Arrange the records below as a JSON list of strings, with one string for each line and any blank lines left out.

• [Data for the task]:
(begin)

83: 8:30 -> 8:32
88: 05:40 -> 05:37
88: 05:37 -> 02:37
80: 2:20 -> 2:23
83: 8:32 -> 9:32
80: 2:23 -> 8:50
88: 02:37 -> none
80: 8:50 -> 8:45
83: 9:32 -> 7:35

(end)

• [The result]:
[
  "83: 8:30 -> 8:32",
  "88: 05:40 -> 05:37",
  "88: 05:37 -> 02:37",
  "80: 2:20 -> 2:23",
  "83: 8:32 -> 9:32",
  "80: 2:23 -> 8:50",
  "88: 02:37 -> none",
  "80: 8:50 -> 8:45",
  "83: 9:32 -> 7:35"
]